[[ DATA SECTION open ]]

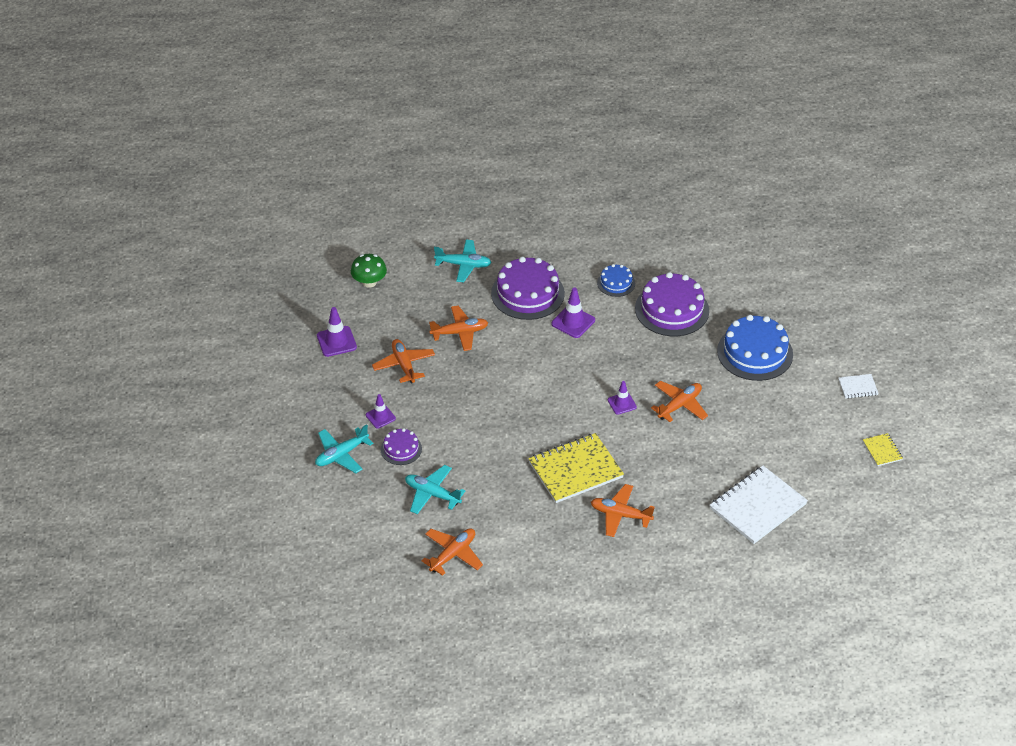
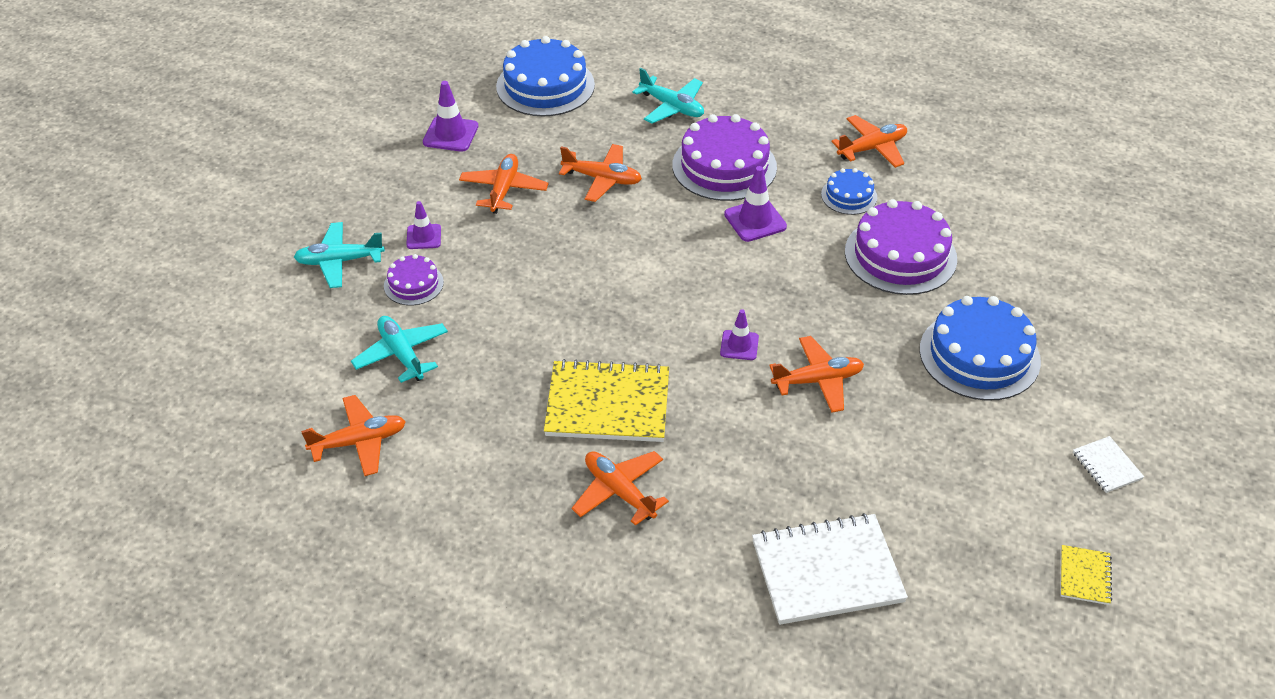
camera: 30 degrees right, 0 degrees up
(369, 282) = (545, 86): green mushroom -> blue cake
(607, 245) = (872, 148): none -> orange plane
(858, 387) = (1107, 466): white notebook -> white notebook turned 45 degrees clockwise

[[ DATA SECTION closed ]]

HOW TO COMPLETE THIS TASK:
Write only the number of lines in the data where the word "degrees" occurs.

EXERCISE RESULT:
2